══ ENTRIES PROVIDED ══

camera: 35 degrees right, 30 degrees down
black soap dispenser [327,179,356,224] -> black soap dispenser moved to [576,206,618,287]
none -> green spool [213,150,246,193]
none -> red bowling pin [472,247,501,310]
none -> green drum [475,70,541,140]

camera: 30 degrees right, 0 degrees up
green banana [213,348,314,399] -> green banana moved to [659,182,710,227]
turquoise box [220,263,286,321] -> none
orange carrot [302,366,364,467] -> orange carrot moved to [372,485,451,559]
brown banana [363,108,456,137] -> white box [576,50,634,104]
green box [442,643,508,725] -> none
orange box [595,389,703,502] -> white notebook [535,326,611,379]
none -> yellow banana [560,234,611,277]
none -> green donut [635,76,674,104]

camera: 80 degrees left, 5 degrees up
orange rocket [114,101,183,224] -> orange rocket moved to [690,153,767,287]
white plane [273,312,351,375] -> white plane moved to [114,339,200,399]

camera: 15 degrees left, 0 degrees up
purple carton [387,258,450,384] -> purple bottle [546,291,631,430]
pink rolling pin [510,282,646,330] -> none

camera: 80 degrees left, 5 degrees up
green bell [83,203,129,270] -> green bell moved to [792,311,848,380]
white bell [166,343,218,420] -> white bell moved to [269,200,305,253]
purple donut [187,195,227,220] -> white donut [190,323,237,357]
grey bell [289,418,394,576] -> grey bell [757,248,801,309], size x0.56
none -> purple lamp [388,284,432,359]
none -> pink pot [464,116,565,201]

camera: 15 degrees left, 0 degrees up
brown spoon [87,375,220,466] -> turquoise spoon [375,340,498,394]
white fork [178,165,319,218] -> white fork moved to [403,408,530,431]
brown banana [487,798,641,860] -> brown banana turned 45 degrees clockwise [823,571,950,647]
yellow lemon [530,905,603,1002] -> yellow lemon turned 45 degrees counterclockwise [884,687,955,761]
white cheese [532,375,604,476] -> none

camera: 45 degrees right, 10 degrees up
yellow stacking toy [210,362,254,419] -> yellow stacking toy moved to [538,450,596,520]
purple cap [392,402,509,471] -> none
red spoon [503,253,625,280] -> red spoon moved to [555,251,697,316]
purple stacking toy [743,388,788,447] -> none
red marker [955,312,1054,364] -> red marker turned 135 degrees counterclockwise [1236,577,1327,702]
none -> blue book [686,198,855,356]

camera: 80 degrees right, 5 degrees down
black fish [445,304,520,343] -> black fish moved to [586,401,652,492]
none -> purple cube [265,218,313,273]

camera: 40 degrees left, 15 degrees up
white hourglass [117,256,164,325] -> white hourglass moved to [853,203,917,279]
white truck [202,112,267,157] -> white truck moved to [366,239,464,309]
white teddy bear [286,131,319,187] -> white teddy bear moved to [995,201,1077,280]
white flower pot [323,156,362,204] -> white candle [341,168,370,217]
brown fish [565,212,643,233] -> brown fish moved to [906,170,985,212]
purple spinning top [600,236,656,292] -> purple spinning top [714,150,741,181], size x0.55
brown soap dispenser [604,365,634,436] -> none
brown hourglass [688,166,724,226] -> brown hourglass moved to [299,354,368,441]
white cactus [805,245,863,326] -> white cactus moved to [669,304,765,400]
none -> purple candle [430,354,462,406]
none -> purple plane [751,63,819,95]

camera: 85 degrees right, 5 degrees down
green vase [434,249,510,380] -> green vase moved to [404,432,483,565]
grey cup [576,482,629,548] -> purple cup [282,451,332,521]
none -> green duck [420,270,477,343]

═══

(WHAT YOU SHOULD DO):
Out of the entries above, write out only the lines between the line holding "white teddy bear [286,131,319,187]" and the line holding "none -> purple candle [430,354,462,406]", inclusive, each exactly as given.

(EXERCISE RESPONSE):
white teddy bear [286,131,319,187] -> white teddy bear moved to [995,201,1077,280]
white flower pot [323,156,362,204] -> white candle [341,168,370,217]
brown fish [565,212,643,233] -> brown fish moved to [906,170,985,212]
purple spinning top [600,236,656,292] -> purple spinning top [714,150,741,181], size x0.55
brown soap dispenser [604,365,634,436] -> none
brown hourglass [688,166,724,226] -> brown hourglass moved to [299,354,368,441]
white cactus [805,245,863,326] -> white cactus moved to [669,304,765,400]
none -> purple candle [430,354,462,406]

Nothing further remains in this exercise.